Coordinate-based object records:

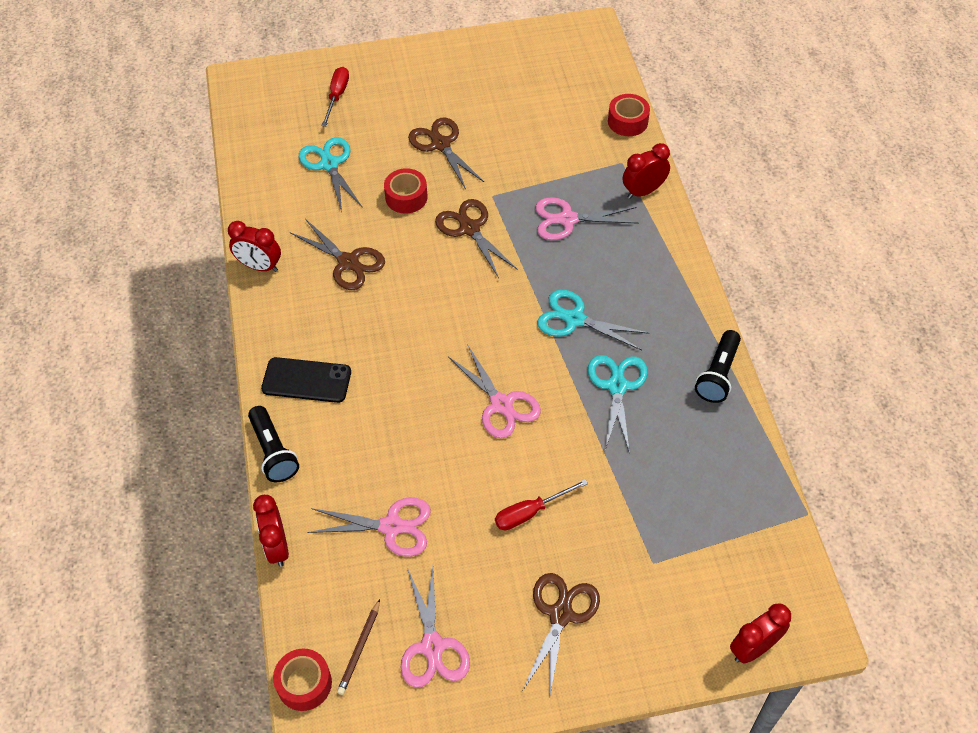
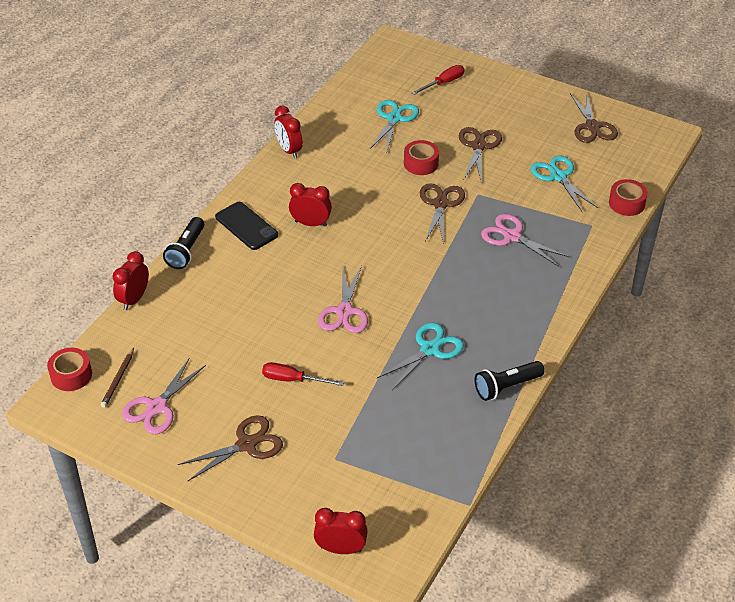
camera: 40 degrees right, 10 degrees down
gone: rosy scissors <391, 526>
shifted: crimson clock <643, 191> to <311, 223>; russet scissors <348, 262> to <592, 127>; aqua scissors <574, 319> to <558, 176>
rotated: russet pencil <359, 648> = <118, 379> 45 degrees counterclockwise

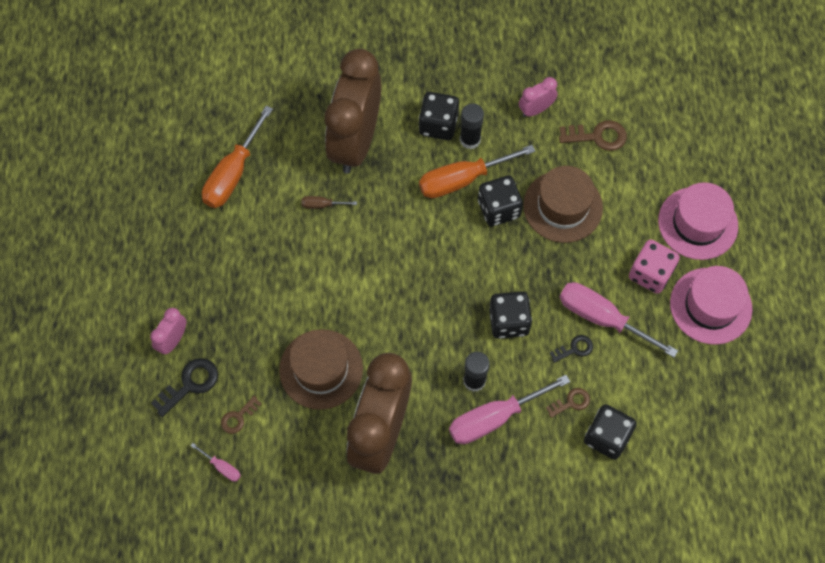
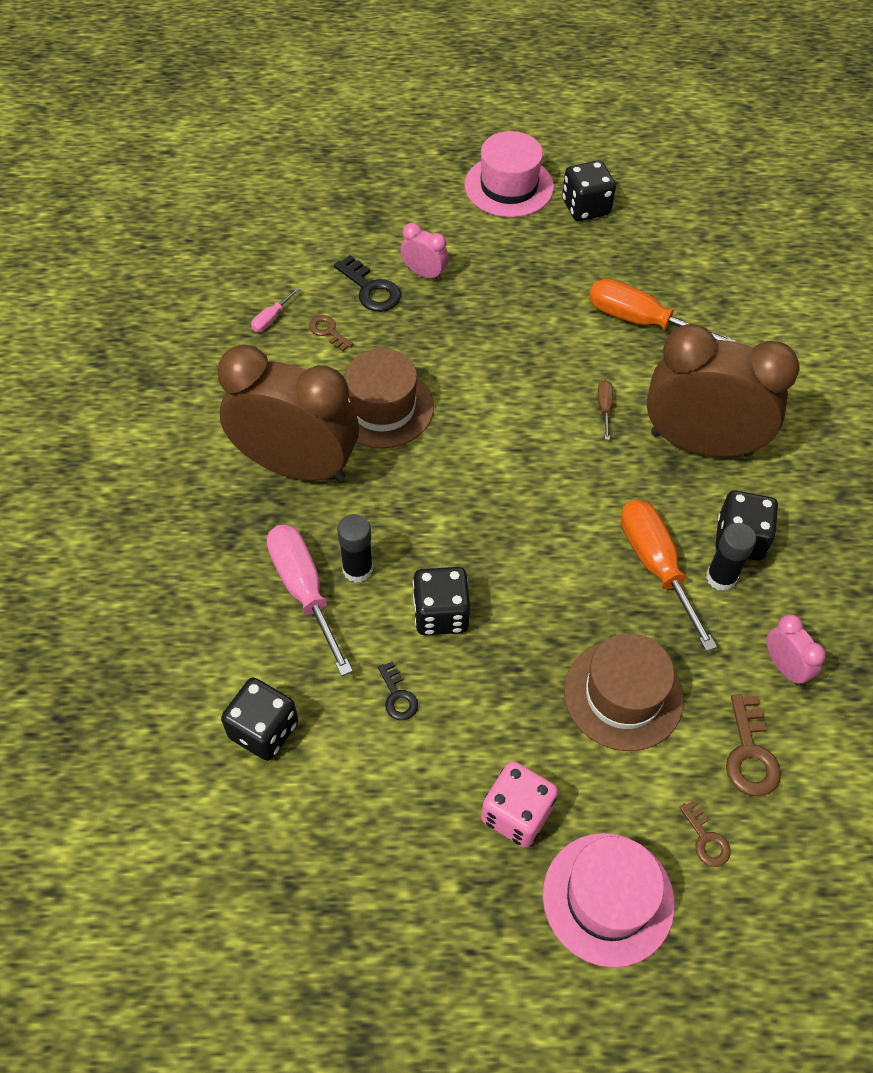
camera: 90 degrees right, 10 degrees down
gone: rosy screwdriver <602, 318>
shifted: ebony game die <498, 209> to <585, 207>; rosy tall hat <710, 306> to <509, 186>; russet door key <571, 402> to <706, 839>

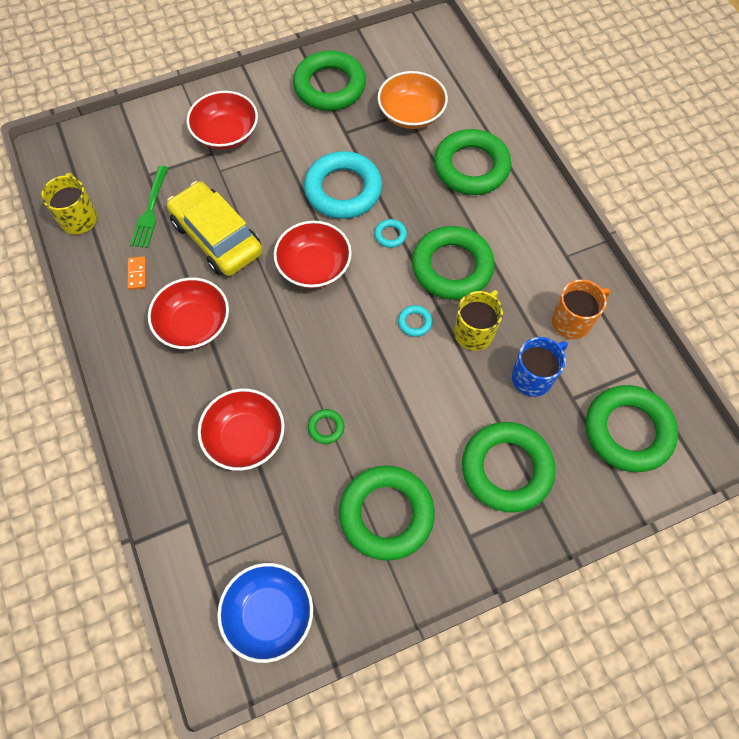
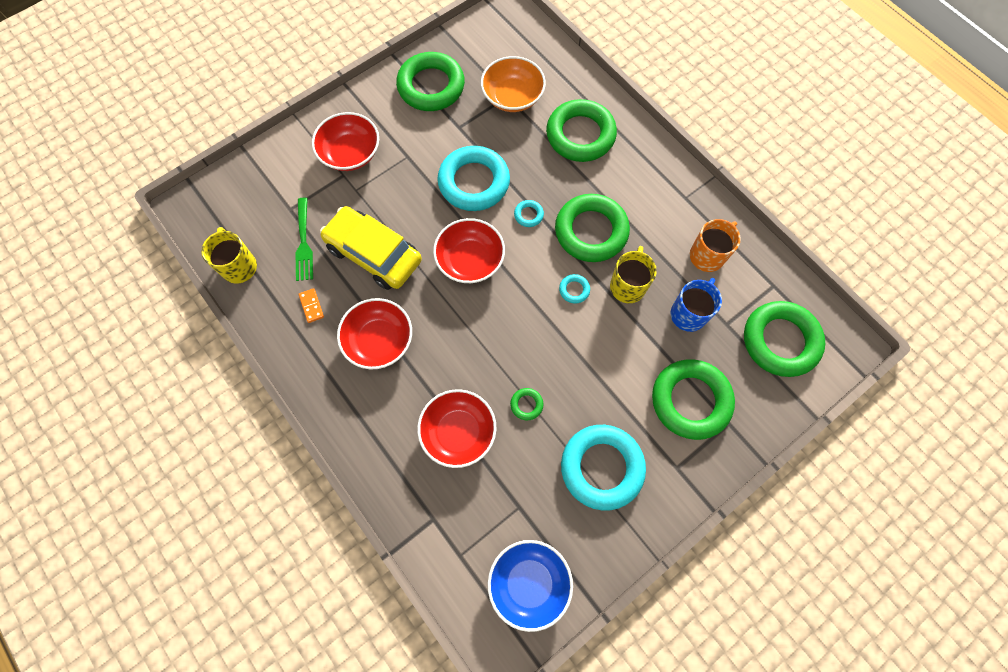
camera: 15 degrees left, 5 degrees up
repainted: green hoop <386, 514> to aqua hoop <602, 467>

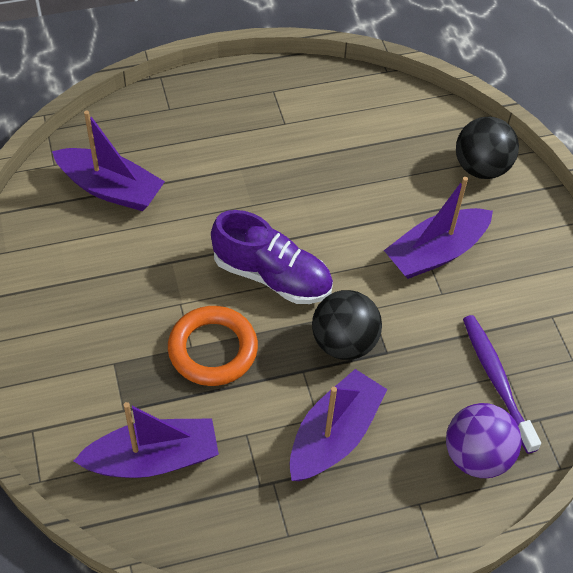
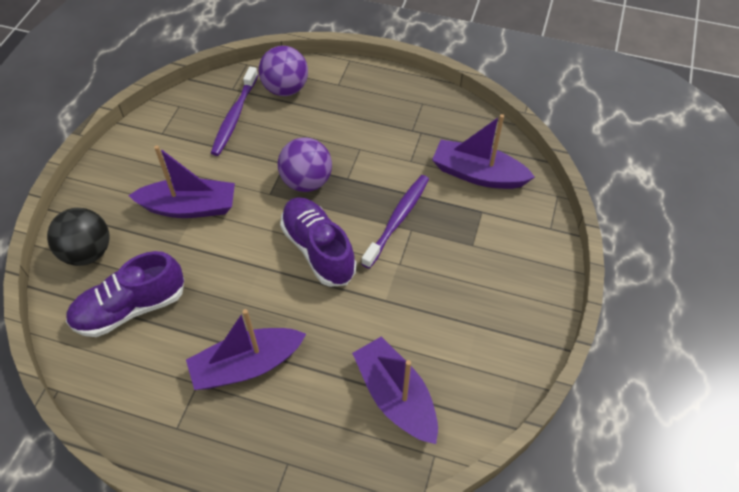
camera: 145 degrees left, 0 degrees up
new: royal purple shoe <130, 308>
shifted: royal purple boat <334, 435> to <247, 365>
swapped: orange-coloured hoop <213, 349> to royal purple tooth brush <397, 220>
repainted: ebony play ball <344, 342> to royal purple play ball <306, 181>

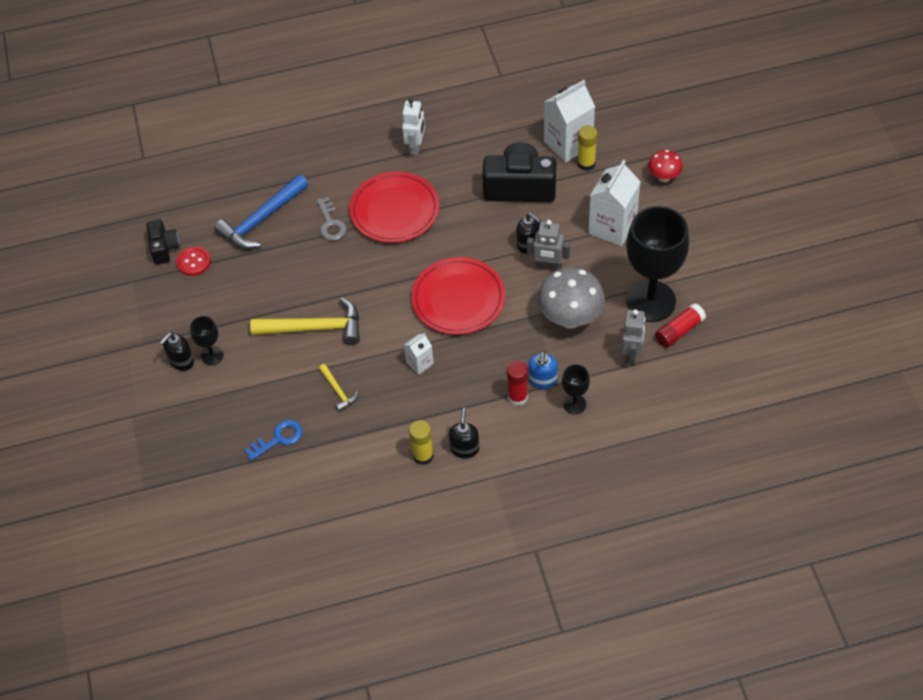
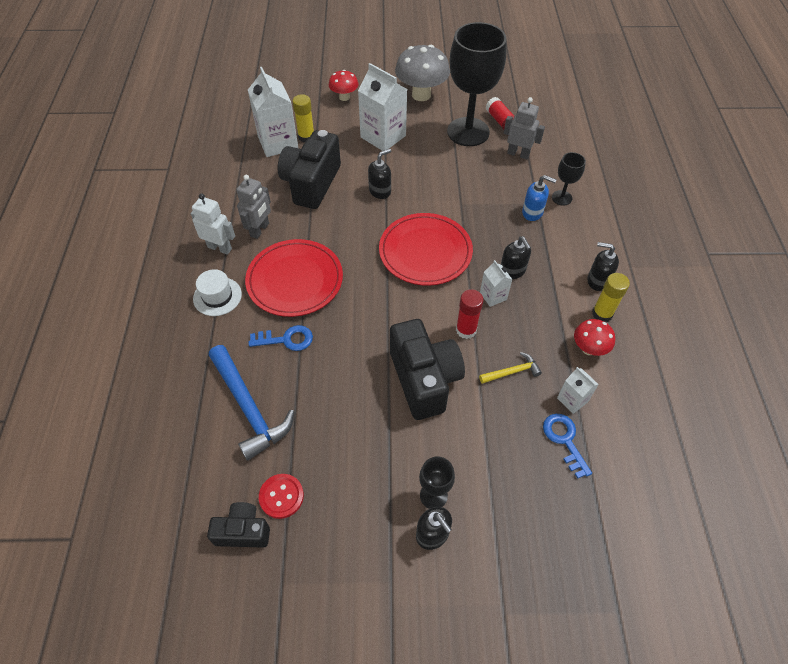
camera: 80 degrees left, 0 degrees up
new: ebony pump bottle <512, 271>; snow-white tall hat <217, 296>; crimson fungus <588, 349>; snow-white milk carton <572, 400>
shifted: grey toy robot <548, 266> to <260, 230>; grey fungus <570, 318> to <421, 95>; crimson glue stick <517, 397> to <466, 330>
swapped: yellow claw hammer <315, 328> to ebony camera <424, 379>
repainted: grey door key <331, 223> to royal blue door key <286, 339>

■ **Aim of the task**
Only the lines from the top of the data through the line with "shifted: crimson clock" should be quoted, exactly and with both ends kept; skip the pictures.

■ **Solution for this problem**
camera: 40 degrees right, 10 degrees down
gone: rosy scissors <391, 526>
shifted: crimson clock <643, 191> to <311, 223>; russet scissors <348, 262> to <592, 127>; aqua scissors <574, 319> to <558, 176>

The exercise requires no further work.